(Extracted data entries)
>> START

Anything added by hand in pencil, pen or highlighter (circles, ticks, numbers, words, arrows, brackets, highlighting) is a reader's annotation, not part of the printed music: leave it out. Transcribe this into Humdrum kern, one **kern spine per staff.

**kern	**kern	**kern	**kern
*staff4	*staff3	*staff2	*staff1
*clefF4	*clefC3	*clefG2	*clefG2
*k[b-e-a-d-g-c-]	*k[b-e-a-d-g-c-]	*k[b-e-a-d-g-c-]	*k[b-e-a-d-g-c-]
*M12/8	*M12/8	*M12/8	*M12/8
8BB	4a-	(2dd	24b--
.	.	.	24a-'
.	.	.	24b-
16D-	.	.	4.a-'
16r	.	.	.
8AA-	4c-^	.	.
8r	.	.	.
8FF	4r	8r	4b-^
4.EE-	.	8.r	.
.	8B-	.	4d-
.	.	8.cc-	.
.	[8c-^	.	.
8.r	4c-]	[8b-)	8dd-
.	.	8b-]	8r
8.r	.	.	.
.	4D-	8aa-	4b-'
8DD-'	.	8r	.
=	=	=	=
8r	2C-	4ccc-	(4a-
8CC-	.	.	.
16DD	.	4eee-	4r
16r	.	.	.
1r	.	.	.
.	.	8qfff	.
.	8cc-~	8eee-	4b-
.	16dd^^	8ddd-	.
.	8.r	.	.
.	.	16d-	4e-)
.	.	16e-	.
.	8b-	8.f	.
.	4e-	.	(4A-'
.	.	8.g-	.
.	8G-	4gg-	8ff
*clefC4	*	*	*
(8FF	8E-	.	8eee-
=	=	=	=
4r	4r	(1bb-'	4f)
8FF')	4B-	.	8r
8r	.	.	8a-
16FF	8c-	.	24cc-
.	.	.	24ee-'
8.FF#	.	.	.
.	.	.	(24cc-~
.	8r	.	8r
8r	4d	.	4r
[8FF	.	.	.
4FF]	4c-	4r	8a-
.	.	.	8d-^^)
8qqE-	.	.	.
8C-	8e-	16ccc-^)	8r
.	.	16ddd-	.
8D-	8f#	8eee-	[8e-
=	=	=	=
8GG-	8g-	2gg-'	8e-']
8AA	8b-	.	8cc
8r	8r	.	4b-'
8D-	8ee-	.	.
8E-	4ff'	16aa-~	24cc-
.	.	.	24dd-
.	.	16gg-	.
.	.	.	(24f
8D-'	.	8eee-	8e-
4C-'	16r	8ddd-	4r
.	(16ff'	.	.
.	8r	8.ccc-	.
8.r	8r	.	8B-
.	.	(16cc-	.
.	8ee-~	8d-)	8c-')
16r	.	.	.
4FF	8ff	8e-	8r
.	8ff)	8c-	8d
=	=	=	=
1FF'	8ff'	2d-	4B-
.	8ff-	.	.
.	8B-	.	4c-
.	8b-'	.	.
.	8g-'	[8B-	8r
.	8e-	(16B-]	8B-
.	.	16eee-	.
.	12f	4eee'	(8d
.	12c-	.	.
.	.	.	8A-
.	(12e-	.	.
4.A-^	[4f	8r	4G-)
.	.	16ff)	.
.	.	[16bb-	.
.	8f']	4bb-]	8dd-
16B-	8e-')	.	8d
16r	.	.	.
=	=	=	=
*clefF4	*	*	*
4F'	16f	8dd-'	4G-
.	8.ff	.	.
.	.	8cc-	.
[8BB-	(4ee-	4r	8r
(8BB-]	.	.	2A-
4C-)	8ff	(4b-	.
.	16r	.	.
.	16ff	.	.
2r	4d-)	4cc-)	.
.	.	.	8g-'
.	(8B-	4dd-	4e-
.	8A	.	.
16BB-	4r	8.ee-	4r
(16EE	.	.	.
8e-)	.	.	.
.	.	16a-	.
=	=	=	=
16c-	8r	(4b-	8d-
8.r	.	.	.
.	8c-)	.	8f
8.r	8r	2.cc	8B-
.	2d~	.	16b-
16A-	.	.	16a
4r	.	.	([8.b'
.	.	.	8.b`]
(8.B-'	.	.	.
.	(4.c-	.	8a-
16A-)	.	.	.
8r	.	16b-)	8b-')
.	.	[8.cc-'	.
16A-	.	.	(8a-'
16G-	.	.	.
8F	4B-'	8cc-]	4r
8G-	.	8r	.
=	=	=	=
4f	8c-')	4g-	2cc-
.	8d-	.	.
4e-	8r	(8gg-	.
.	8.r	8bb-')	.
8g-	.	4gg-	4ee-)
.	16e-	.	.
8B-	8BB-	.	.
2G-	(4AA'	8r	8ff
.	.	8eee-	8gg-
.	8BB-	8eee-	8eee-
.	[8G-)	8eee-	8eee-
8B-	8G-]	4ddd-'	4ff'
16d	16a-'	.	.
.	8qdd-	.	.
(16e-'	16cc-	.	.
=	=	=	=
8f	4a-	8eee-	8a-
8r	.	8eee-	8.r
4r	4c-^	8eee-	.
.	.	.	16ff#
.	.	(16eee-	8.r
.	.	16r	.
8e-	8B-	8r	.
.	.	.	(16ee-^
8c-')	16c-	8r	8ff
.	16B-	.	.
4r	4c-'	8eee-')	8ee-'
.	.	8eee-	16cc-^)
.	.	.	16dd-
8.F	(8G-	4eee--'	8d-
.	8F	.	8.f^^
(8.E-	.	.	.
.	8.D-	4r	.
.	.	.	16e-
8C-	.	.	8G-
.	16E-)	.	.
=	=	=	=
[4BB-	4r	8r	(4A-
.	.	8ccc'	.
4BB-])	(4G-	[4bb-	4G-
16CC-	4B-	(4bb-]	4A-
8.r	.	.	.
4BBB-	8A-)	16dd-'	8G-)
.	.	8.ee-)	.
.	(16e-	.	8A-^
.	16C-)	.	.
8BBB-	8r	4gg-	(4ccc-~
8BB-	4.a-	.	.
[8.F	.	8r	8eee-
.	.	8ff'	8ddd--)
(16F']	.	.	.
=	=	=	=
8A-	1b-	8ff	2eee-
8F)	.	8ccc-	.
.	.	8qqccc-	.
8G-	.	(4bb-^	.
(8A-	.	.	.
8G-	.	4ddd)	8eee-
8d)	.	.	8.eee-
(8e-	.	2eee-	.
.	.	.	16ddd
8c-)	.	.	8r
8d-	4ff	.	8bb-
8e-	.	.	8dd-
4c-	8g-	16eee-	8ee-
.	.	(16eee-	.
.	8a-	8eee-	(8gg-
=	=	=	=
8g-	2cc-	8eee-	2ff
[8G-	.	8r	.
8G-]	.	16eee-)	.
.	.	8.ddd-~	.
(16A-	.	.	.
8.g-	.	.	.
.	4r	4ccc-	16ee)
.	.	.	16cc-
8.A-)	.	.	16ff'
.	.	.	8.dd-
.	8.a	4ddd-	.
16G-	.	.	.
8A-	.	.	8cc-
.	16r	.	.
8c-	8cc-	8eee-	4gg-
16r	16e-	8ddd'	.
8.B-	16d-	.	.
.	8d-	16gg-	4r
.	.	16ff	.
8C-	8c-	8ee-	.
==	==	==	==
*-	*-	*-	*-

>> END

Gather every line of the entries above that contains the string "kern", matching its case exactly.

Anything added by hand in pencil, pen or highlighter (circles, ticks, numbers, words, arrows, brackets, highlighting) is a reader's annotation, not part of the printed music: leave it out. Transcribe this into Humdrum kern, one **kern spine per staff.
**kern	**kern	**kern	**kern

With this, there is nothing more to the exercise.